>>

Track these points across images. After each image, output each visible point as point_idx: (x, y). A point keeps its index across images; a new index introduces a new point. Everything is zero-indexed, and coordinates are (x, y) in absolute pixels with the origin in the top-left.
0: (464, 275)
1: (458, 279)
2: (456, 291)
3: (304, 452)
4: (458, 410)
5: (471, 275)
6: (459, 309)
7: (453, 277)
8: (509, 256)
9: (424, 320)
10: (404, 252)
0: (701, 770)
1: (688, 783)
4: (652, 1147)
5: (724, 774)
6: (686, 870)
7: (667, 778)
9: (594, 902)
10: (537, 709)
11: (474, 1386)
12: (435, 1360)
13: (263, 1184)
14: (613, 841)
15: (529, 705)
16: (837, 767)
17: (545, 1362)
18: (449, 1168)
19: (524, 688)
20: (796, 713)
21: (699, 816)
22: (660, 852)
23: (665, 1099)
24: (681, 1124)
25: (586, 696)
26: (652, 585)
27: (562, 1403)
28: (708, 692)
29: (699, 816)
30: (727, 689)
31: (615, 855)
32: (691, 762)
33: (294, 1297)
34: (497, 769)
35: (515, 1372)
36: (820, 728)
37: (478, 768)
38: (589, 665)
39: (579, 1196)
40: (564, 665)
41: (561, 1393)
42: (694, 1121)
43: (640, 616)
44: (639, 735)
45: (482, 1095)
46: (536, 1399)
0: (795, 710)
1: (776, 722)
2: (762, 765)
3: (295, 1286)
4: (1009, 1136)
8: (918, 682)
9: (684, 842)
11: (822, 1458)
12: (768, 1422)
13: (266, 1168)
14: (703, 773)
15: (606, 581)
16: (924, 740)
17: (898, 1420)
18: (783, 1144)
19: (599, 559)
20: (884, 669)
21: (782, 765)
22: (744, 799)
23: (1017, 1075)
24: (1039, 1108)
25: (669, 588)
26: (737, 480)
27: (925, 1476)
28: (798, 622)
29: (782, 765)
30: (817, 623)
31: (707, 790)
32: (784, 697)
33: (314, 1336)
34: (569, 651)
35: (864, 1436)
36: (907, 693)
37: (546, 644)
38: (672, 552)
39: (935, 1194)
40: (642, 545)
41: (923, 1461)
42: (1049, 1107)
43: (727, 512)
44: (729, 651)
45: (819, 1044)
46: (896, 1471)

<<

**Work to complete**
Print the whole listing above again, line for line and unchanged.

**Worked solution**
Track these points across images. After each image, output each visible point as point_idx: (x, y). A point keeps its index across images; a new index introduces a new point. Everything is zero-indexed, and coordinates are (x, y) in absolute pixels with the origin in the top-left.
0: (464, 275)
1: (458, 279)
2: (456, 291)
3: (304, 452)
4: (458, 410)
5: (471, 275)
6: (459, 309)
7: (453, 277)
8: (509, 256)
9: (424, 320)
10: (404, 252)
0: (701, 770)
1: (688, 783)
4: (652, 1147)
5: (724, 774)
6: (686, 870)
7: (667, 778)
9: (594, 902)
10: (537, 709)
11: (474, 1386)
12: (435, 1360)
13: (263, 1184)
14: (613, 841)
15: (529, 705)
16: (837, 767)
17: (545, 1362)
18: (449, 1168)
19: (524, 688)
20: (796, 713)
21: (699, 816)
22: (660, 852)
23: (665, 1099)
24: (681, 1124)
25: (586, 696)
26: (652, 585)
27: (562, 1403)
28: (708, 692)
29: (699, 816)
30: (727, 689)
31: (615, 855)
32: (691, 762)
33: (294, 1297)
34: (497, 769)
35: (515, 1372)
36: (820, 728)
37: (478, 768)
38: (589, 665)
39: (579, 1196)
40: (564, 665)
41: (561, 1393)
42: (694, 1121)
43: (640, 616)
44: (639, 735)
45: (482, 1095)
46: (536, 1399)
0: (795, 710)
1: (776, 722)
2: (762, 765)
3: (295, 1286)
4: (1009, 1136)
8: (918, 682)
9: (684, 842)
11: (822, 1458)
12: (768, 1422)
13: (266, 1168)
14: (703, 773)
15: (606, 581)
16: (924, 740)
17: (898, 1420)
18: (783, 1144)
19: (599, 559)
20: (884, 669)
21: (782, 765)
22: (744, 799)
23: (1017, 1075)
24: (1039, 1108)
25: (669, 588)
26: (737, 480)
27: (925, 1476)
28: (798, 622)
29: (782, 765)
30: (817, 623)
31: (707, 790)
32: (784, 697)
33: (314, 1336)
34: (569, 651)
35: (864, 1436)
36: (907, 693)
37: (546, 644)
38: (672, 552)
39: (935, 1194)
40: (642, 545)
41: (923, 1461)
42: (1049, 1107)
43: (727, 512)
44: (729, 651)
45: (819, 1044)
46: (896, 1471)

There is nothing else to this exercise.